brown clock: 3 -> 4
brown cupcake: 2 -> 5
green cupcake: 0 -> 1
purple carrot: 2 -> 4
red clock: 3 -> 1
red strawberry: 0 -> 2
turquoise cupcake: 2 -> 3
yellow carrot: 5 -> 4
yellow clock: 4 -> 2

────────

> [What to do]:
From the line that contains "purple carrot: 2 -> 4" through the last line of the listing, every line is to be restated word for word, both ends included.

> [Finished exercise]:
purple carrot: 2 -> 4
red clock: 3 -> 1
red strawberry: 0 -> 2
turquoise cupcake: 2 -> 3
yellow carrot: 5 -> 4
yellow clock: 4 -> 2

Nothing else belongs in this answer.